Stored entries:

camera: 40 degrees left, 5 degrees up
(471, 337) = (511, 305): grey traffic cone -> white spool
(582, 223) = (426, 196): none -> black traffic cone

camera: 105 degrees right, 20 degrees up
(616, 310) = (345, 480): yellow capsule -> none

* * *

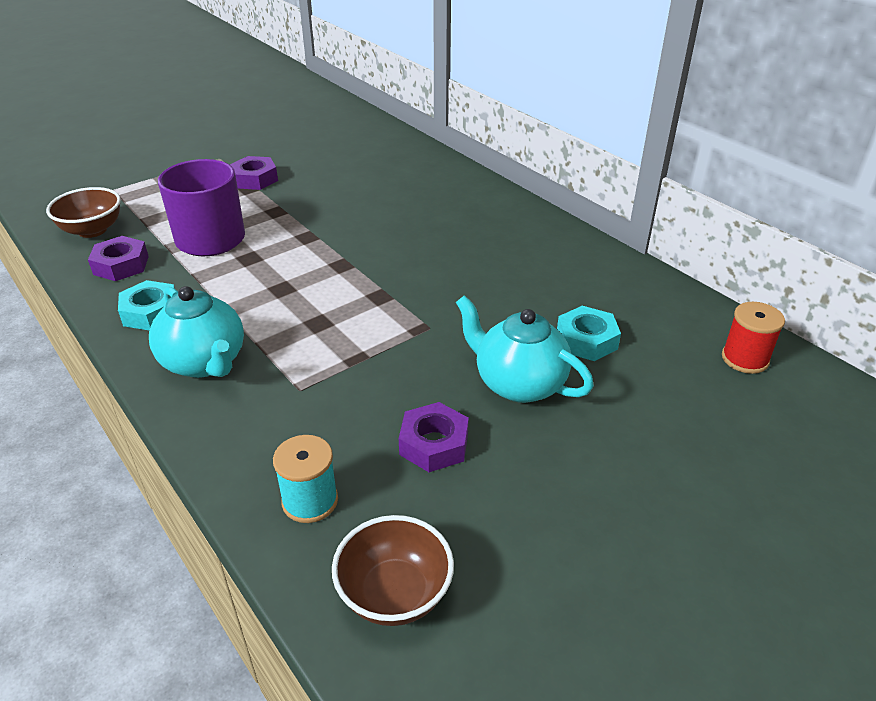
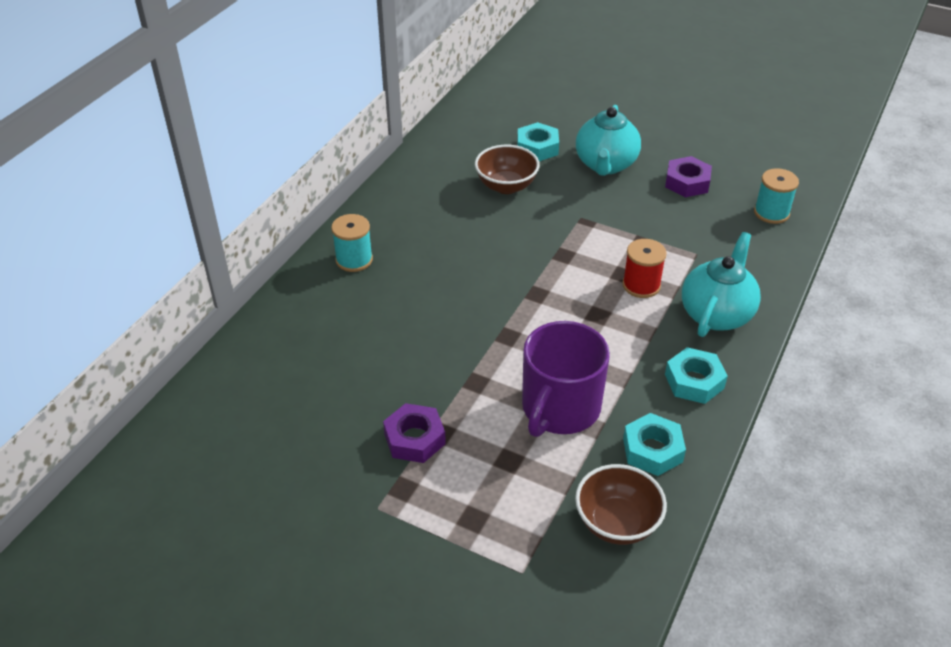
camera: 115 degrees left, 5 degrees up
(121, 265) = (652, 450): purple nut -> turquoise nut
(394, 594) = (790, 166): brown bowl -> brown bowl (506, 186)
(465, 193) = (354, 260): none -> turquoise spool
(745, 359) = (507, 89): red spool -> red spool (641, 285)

--

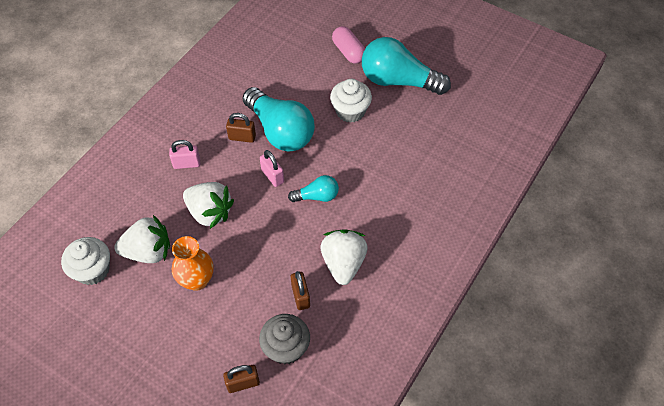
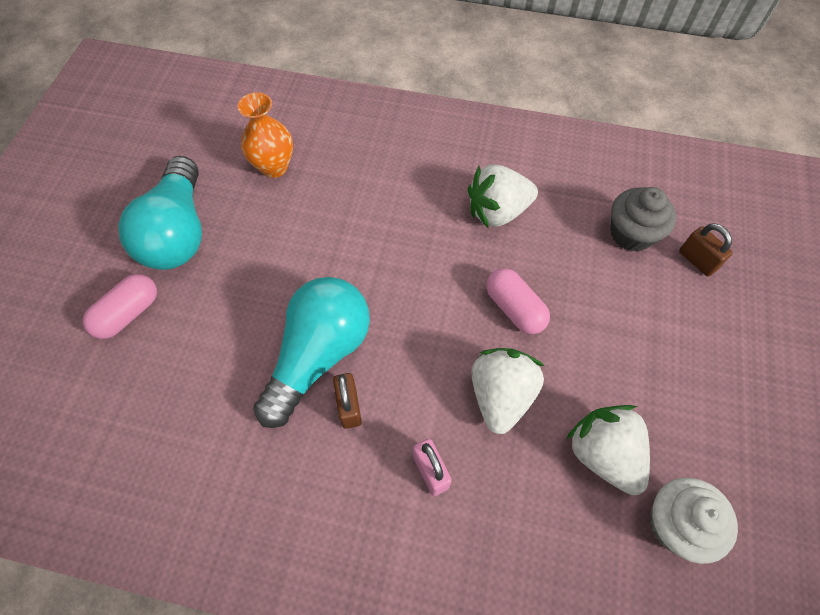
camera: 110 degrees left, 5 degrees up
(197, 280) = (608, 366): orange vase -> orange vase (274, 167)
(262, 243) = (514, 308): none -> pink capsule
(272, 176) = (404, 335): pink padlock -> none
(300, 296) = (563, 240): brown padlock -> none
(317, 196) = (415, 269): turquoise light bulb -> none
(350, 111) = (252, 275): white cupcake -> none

Your assignment: Return exactly the lines above from the line that has "(121, 265) = (652, 450): purple" through the line that has "(745, 359) = (507, 89): red", inclusive, and nothing else.

The answer:
(121, 265) = (652, 450): purple nut -> turquoise nut
(394, 594) = (790, 166): brown bowl -> brown bowl (506, 186)
(465, 193) = (354, 260): none -> turquoise spool
(745, 359) = (507, 89): red spool -> red spool (641, 285)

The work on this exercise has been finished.